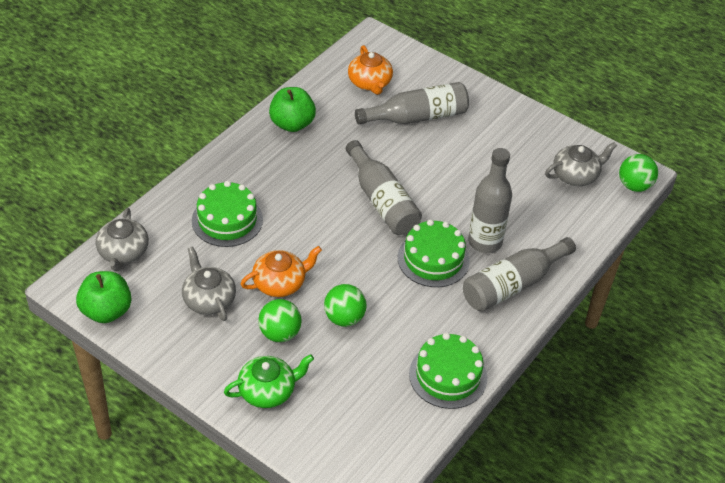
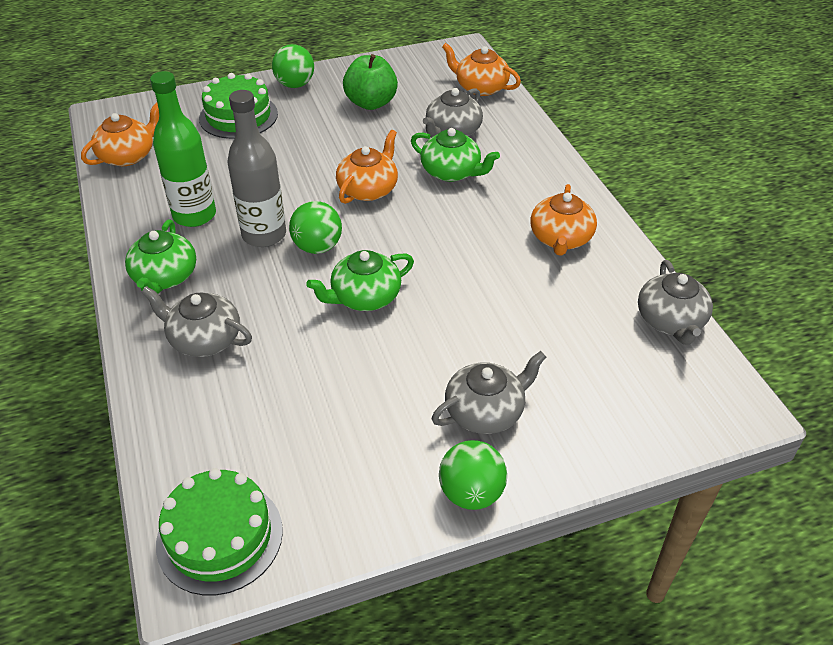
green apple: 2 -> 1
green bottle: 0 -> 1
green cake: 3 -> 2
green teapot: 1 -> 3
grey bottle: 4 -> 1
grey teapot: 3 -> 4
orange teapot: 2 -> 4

-------

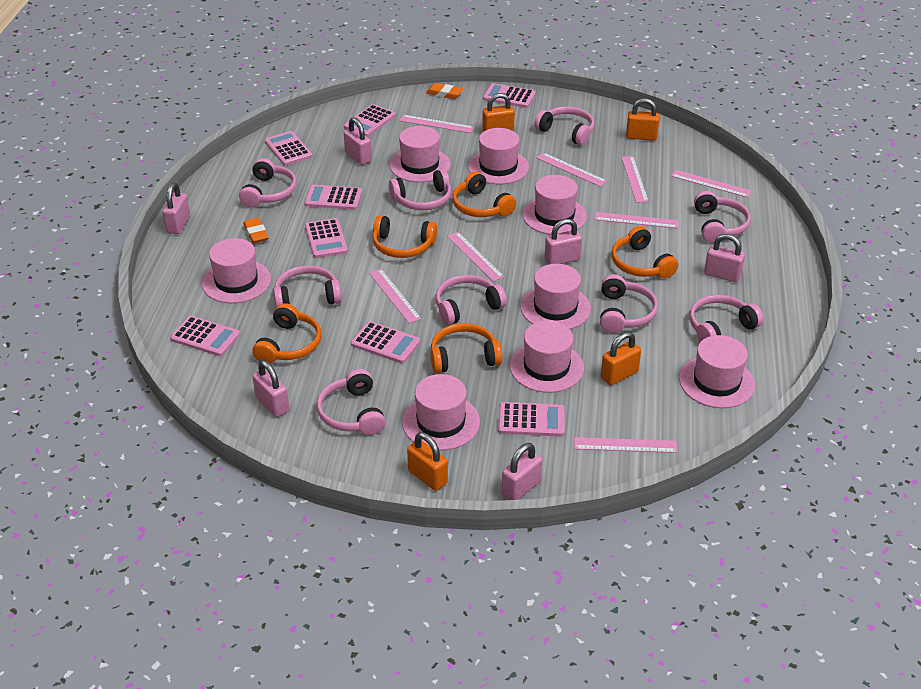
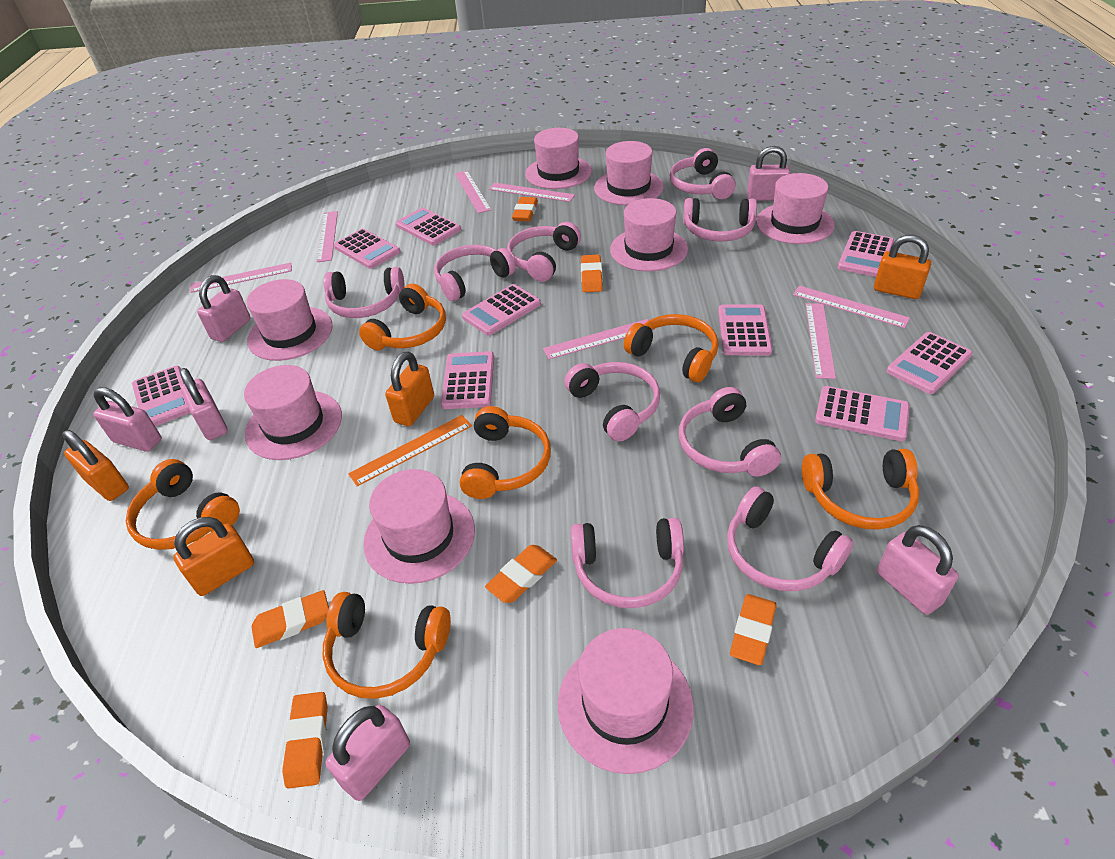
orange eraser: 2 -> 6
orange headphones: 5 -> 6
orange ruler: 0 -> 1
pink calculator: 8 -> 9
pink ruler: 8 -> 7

-------

From the entries above, print the lines beginning at the one with "green apple: 2 -> 1" and stopping after the one with "orange teapot: 2 -> 4", exactly as written and with nothing else.

green apple: 2 -> 1
green bottle: 0 -> 1
green cake: 3 -> 2
green teapot: 1 -> 3
grey bottle: 4 -> 1
grey teapot: 3 -> 4
orange teapot: 2 -> 4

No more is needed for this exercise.